What is needed: Starting at the top of the entries below, print each line exactly until the line with "OLED pin SDA: D13 -> D33" has been printed too.

Task inputs:
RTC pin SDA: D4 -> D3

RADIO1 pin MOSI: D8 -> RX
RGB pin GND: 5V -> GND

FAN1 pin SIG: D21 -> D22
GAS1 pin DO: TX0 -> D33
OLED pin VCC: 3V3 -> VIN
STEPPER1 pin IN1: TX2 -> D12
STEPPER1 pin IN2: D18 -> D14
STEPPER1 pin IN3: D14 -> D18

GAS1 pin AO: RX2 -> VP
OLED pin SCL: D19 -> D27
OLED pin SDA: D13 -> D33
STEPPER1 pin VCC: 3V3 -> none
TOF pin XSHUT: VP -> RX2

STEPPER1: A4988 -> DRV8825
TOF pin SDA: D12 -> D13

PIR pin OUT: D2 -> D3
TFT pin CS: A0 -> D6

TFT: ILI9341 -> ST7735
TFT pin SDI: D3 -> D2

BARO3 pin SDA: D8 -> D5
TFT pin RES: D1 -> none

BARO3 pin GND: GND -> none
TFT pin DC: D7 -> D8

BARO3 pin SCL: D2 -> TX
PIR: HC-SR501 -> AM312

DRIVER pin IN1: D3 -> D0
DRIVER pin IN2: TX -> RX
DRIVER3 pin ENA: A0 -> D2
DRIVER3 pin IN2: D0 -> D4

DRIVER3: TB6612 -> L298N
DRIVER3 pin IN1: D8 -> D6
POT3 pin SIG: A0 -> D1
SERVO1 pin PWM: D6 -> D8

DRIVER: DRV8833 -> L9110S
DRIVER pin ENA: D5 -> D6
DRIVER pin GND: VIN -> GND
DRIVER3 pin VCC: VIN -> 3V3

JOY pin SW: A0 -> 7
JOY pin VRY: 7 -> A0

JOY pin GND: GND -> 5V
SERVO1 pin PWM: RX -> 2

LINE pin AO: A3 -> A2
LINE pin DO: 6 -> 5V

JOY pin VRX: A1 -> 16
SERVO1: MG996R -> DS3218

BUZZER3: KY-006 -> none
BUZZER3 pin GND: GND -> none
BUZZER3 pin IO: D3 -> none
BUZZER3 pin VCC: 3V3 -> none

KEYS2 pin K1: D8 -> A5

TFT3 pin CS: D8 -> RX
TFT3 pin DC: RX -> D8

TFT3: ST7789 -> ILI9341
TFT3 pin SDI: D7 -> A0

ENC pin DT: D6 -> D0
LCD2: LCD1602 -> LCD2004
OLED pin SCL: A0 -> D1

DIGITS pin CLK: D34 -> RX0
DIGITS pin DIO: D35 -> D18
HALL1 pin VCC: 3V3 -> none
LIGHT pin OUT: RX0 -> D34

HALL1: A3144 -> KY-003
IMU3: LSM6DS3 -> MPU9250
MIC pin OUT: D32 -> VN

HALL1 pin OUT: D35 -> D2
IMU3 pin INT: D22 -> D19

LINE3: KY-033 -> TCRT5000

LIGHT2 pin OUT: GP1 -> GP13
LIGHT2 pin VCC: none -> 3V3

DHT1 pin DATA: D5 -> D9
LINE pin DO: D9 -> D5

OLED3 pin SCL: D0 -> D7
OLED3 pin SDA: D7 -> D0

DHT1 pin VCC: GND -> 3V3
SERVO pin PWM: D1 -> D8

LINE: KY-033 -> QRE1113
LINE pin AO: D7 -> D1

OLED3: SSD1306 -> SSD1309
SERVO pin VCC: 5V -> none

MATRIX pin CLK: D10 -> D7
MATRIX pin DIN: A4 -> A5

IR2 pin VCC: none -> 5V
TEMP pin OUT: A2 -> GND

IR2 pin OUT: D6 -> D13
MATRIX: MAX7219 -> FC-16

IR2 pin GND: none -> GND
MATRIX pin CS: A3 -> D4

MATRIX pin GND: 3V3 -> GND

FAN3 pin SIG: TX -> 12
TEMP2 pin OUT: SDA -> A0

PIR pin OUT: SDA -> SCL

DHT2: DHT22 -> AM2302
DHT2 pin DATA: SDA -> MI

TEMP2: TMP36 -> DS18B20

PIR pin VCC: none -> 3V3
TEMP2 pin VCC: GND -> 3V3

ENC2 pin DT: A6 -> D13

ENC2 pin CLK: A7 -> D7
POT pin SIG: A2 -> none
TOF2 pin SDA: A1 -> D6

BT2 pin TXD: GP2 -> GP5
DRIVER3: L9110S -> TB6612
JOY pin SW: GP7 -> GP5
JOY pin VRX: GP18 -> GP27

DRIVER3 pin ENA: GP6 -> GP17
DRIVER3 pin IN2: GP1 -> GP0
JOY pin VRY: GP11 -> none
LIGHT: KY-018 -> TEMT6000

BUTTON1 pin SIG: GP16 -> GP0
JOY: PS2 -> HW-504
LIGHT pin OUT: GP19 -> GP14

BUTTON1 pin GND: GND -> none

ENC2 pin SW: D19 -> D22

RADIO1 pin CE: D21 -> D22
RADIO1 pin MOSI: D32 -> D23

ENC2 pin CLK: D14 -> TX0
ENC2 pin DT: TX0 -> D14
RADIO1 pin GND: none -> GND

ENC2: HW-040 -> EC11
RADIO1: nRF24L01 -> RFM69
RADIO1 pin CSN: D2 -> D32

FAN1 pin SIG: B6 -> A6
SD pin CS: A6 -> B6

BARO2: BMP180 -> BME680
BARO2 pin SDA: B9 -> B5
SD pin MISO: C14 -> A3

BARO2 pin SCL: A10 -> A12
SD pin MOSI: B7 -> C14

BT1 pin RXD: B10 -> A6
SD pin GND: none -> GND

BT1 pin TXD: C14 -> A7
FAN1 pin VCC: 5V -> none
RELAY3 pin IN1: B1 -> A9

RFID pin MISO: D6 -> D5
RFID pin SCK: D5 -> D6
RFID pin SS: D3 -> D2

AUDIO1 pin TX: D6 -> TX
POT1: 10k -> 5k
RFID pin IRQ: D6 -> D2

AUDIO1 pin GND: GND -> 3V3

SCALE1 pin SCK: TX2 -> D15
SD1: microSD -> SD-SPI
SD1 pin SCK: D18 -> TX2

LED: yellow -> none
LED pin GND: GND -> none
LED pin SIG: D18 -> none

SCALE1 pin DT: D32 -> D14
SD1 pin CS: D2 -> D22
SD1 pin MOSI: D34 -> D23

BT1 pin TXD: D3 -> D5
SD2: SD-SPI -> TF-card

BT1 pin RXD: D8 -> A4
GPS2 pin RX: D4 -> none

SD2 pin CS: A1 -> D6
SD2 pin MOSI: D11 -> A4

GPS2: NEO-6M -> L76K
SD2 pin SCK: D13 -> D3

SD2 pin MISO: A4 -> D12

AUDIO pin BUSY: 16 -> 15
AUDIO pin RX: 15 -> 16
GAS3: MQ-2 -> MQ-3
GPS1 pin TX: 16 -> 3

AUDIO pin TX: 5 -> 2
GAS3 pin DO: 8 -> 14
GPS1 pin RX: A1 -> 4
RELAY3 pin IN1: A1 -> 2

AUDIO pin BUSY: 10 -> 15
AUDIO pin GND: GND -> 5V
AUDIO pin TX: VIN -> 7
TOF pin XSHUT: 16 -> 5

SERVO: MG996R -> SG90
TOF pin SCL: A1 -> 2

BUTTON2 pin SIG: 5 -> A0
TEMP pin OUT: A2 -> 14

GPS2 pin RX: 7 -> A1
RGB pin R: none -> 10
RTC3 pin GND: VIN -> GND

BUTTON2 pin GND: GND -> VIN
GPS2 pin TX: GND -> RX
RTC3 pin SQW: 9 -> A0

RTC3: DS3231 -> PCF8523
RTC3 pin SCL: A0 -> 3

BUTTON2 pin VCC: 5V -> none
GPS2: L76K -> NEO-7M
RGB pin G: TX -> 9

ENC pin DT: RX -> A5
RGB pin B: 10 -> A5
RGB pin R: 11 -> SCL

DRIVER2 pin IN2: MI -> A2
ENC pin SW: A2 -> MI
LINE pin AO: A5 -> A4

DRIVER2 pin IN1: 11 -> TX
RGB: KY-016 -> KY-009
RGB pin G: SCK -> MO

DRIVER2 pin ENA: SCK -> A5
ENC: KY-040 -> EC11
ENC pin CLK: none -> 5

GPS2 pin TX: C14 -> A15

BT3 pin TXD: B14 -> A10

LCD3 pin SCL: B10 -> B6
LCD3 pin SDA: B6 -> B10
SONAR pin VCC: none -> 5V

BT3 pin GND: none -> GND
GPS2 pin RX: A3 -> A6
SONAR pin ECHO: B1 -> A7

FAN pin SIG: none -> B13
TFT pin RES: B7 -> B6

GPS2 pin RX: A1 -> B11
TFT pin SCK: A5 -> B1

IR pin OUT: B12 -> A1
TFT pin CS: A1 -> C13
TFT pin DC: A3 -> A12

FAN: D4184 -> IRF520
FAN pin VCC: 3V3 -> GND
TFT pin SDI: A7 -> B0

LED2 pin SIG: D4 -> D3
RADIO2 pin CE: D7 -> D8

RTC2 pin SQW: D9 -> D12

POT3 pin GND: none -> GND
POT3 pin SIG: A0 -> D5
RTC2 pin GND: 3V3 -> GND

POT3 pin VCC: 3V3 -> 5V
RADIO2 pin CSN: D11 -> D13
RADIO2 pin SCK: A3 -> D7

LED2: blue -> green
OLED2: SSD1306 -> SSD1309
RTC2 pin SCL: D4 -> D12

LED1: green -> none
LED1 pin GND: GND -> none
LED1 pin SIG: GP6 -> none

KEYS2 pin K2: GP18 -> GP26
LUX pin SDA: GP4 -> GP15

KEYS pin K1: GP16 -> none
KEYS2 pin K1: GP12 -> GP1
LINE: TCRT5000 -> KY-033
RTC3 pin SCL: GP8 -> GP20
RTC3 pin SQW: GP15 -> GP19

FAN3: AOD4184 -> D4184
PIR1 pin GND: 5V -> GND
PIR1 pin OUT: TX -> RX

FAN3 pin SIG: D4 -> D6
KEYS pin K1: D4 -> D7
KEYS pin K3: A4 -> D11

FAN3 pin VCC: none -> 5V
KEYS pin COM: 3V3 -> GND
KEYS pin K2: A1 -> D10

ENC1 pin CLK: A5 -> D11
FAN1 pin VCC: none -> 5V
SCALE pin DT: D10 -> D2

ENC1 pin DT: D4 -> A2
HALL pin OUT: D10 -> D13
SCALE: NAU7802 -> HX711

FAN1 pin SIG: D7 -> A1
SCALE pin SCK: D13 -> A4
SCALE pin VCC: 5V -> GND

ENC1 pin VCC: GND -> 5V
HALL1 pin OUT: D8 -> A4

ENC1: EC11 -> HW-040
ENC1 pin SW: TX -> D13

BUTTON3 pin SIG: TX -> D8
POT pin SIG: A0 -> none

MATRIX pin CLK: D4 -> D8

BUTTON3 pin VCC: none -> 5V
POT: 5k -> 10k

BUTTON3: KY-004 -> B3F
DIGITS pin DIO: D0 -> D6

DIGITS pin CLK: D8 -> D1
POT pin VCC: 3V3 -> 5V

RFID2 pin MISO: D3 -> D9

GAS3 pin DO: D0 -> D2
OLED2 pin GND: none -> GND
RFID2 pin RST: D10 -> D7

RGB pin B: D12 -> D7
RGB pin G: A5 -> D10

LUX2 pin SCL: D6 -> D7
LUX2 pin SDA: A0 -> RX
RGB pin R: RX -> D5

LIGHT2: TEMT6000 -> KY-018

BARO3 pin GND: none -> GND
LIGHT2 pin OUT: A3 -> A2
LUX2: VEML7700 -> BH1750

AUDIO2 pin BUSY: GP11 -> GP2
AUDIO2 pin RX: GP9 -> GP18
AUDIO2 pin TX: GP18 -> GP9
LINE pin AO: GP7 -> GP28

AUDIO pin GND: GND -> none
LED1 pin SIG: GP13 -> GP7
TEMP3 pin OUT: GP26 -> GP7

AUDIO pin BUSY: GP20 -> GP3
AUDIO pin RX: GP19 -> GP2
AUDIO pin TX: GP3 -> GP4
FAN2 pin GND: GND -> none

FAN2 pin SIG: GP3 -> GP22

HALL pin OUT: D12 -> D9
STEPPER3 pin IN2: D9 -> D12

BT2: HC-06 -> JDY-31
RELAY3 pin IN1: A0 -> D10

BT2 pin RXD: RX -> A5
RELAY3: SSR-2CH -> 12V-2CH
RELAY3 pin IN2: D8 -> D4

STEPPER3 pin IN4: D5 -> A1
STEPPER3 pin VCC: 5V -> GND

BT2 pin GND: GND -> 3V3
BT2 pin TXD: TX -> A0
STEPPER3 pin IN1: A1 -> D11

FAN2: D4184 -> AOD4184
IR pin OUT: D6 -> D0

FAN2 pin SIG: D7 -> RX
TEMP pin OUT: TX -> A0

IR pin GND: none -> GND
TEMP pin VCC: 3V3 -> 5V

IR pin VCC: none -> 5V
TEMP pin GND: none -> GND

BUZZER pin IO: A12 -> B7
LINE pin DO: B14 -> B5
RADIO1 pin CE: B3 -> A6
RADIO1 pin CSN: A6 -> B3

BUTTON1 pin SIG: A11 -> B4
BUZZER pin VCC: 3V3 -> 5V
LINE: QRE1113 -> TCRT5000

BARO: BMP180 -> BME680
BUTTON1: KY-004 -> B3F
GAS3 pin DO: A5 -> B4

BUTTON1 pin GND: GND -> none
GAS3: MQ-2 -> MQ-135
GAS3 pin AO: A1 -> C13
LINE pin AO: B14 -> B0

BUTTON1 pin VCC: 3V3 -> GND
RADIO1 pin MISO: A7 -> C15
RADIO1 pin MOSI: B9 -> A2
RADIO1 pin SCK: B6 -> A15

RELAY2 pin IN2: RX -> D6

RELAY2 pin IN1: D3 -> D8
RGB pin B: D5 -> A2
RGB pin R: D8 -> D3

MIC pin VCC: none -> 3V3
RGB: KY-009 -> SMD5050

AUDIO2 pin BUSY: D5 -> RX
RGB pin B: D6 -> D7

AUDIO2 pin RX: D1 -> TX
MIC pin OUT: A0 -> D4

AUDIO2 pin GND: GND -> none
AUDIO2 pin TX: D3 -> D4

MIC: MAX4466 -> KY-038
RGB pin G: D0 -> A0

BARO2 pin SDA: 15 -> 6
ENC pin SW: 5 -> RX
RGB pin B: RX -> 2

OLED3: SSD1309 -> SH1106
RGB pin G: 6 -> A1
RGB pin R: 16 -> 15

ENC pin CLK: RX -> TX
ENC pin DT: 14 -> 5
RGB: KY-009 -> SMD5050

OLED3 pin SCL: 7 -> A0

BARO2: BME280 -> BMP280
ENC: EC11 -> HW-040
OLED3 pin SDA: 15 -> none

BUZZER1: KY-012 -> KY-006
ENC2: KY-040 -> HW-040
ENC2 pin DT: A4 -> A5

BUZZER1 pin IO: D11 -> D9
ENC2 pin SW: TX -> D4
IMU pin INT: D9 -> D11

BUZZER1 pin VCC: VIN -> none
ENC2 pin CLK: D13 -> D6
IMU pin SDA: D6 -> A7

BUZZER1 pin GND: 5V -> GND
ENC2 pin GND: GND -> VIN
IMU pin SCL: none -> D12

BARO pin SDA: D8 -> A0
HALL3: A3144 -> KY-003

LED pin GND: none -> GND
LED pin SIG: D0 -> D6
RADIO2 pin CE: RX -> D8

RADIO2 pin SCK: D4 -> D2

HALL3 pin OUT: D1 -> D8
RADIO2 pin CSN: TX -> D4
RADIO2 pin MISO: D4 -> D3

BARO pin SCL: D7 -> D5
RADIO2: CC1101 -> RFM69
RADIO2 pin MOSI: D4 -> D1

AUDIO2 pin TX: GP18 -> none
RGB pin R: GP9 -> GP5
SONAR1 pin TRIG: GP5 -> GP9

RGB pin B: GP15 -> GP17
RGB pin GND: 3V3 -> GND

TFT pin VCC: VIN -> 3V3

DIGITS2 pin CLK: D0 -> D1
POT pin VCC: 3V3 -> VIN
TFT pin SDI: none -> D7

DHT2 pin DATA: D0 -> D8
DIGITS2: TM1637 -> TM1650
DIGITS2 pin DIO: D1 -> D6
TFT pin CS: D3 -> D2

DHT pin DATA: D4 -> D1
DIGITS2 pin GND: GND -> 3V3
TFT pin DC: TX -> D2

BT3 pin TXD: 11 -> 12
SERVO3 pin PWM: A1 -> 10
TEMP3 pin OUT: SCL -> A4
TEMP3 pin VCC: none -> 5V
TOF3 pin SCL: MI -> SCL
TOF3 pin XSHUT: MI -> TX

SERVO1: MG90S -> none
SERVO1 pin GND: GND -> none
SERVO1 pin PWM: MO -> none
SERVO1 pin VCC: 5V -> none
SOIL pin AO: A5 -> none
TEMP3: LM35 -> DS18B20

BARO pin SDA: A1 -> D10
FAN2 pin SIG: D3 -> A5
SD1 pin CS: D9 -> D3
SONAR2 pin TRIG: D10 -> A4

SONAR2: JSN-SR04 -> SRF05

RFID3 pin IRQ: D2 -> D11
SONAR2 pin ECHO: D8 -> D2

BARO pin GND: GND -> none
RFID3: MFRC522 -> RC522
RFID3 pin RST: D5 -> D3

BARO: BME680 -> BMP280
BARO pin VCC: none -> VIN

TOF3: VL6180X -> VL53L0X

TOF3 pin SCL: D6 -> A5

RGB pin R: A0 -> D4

Response:
RTC pin SDA: D4 -> D3

RADIO1 pin MOSI: D8 -> RX
RGB pin GND: 5V -> GND

FAN1 pin SIG: D21 -> D22
GAS1 pin DO: TX0 -> D33
OLED pin VCC: 3V3 -> VIN
STEPPER1 pin IN1: TX2 -> D12
STEPPER1 pin IN2: D18 -> D14
STEPPER1 pin IN3: D14 -> D18

GAS1 pin AO: RX2 -> VP
OLED pin SCL: D19 -> D27
OLED pin SDA: D13 -> D33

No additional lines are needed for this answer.